■ **ABOUT THIS EXERCISE**
Return every line below exactly.

Object change descriptions:
"""
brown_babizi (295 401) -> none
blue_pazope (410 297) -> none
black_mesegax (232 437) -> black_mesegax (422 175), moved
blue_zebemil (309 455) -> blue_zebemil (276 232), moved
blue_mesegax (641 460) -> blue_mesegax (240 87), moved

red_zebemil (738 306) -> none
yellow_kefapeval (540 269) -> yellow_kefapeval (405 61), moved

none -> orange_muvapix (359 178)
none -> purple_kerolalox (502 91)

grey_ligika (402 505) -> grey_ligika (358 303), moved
"""
■ **TASK OUTPUT**
brown_babizi (295 401) -> none
blue_pazope (410 297) -> none
black_mesegax (232 437) -> black_mesegax (422 175), moved
blue_zebemil (309 455) -> blue_zebemil (276 232), moved
blue_mesegax (641 460) -> blue_mesegax (240 87), moved

red_zebemil (738 306) -> none
yellow_kefapeval (540 269) -> yellow_kefapeval (405 61), moved

none -> orange_muvapix (359 178)
none -> purple_kerolalox (502 91)

grey_ligika (402 505) -> grey_ligika (358 303), moved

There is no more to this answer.